Show every line below where "pink" appears.
=======
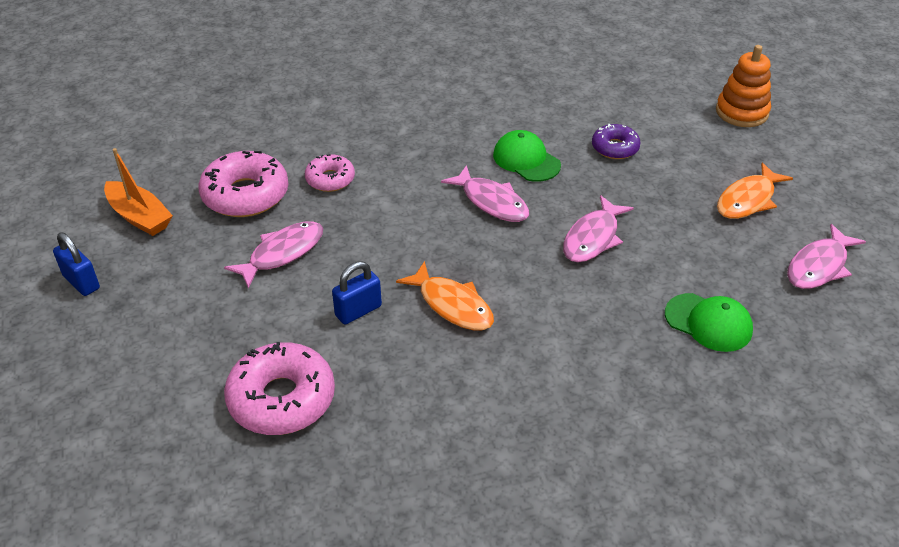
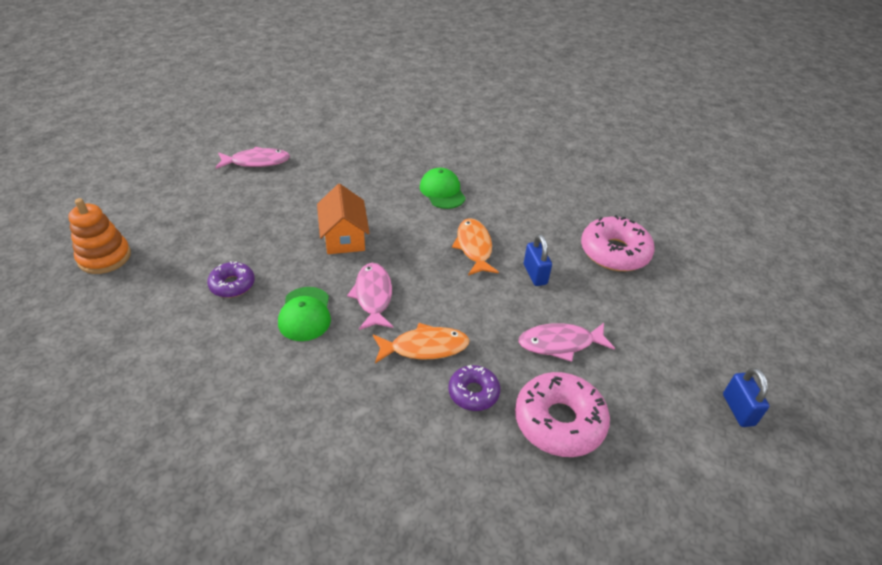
camera: 145 degrees left, 0 degrees up
(139, 217) = (671, 455): orange boat -> none
(330, 179) = (473, 392): pink donut -> purple donut
(358, 311) = (535, 274): blue padlock -> blue padlock turned 75 degrees clockwise
(593, 238) = (344, 237): pink fish -> orange house
(708, 322) = (352, 171): green cap -> green cap (442, 191)
(748, 200) = (223, 206): orange fish -> orange fish (424, 347)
=======
**Response area**
(330, 179) = (473, 392): pink donut -> purple donut
(593, 238) = (344, 237): pink fish -> orange house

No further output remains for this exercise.